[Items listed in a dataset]
-*-

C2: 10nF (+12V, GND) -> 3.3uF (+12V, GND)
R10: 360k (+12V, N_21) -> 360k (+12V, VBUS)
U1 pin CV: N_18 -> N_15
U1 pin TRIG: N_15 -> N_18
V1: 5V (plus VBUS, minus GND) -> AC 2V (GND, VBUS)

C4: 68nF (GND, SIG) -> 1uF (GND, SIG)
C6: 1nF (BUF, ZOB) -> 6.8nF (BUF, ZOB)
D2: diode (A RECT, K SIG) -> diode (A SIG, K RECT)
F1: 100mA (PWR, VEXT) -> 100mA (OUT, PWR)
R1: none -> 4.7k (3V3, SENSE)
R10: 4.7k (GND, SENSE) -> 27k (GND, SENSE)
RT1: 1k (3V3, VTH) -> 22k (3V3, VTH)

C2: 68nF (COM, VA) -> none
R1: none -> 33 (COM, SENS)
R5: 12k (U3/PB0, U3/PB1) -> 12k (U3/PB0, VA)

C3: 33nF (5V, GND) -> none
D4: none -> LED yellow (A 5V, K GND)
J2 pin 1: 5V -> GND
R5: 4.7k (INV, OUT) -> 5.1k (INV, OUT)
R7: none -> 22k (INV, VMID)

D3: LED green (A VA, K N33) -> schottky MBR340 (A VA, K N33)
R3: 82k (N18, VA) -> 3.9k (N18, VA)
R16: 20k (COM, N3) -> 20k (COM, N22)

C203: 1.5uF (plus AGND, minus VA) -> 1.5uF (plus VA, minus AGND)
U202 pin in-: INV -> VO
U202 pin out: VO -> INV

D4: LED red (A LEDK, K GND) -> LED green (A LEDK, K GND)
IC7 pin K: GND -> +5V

-*-

● **Work item**:
All lines starting at the one holding "V1: 5V (plus" and ending at the last line above must be output exactly, and no other line may appear.

● **Reply to the exercise**:
V1: 5V (plus VBUS, minus GND) -> AC 2V (GND, VBUS)

C4: 68nF (GND, SIG) -> 1uF (GND, SIG)
C6: 1nF (BUF, ZOB) -> 6.8nF (BUF, ZOB)
D2: diode (A RECT, K SIG) -> diode (A SIG, K RECT)
F1: 100mA (PWR, VEXT) -> 100mA (OUT, PWR)
R1: none -> 4.7k (3V3, SENSE)
R10: 4.7k (GND, SENSE) -> 27k (GND, SENSE)
RT1: 1k (3V3, VTH) -> 22k (3V3, VTH)

C2: 68nF (COM, VA) -> none
R1: none -> 33 (COM, SENS)
R5: 12k (U3/PB0, U3/PB1) -> 12k (U3/PB0, VA)

C3: 33nF (5V, GND) -> none
D4: none -> LED yellow (A 5V, K GND)
J2 pin 1: 5V -> GND
R5: 4.7k (INV, OUT) -> 5.1k (INV, OUT)
R7: none -> 22k (INV, VMID)

D3: LED green (A VA, K N33) -> schottky MBR340 (A VA, K N33)
R3: 82k (N18, VA) -> 3.9k (N18, VA)
R16: 20k (COM, N3) -> 20k (COM, N22)

C203: 1.5uF (plus AGND, minus VA) -> 1.5uF (plus VA, minus AGND)
U202 pin in-: INV -> VO
U202 pin out: VO -> INV

D4: LED red (A LEDK, K GND) -> LED green (A LEDK, K GND)
IC7 pin K: GND -> +5V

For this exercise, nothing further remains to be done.